■ **EXERCISE DESCRIPTION**: Pick out every line in the records below that contains the word "down", and copy each of those lines.

■ **DATA ROWS**:
········
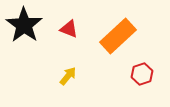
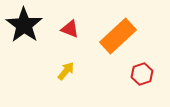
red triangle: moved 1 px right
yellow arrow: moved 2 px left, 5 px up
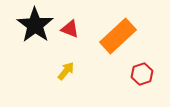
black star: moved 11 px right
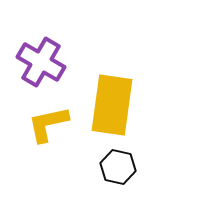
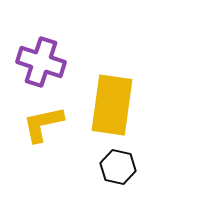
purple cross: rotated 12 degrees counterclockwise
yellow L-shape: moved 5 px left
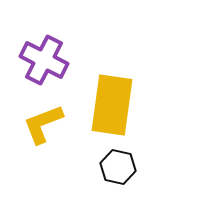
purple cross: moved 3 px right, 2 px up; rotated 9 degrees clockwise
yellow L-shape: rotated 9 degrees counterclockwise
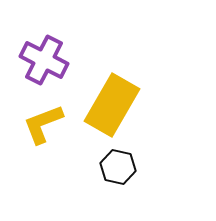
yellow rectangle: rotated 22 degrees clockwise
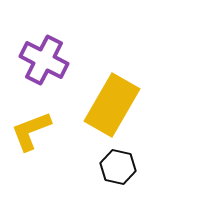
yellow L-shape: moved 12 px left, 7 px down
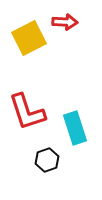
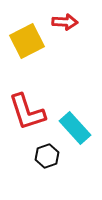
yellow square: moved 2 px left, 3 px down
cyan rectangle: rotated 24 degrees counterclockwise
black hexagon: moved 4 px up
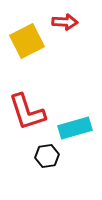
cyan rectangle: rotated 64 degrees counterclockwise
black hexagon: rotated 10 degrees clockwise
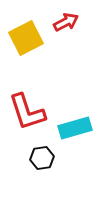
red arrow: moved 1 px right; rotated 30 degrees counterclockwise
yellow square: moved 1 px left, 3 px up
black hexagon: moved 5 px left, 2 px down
········
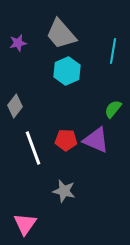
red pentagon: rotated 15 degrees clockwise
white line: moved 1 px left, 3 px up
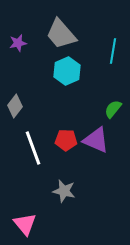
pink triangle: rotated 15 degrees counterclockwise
········
■ **REPLY**:
yellow L-shape: moved 12 px left, 7 px down
yellow square: moved 2 px left, 3 px down
black hexagon: moved 5 px left, 2 px down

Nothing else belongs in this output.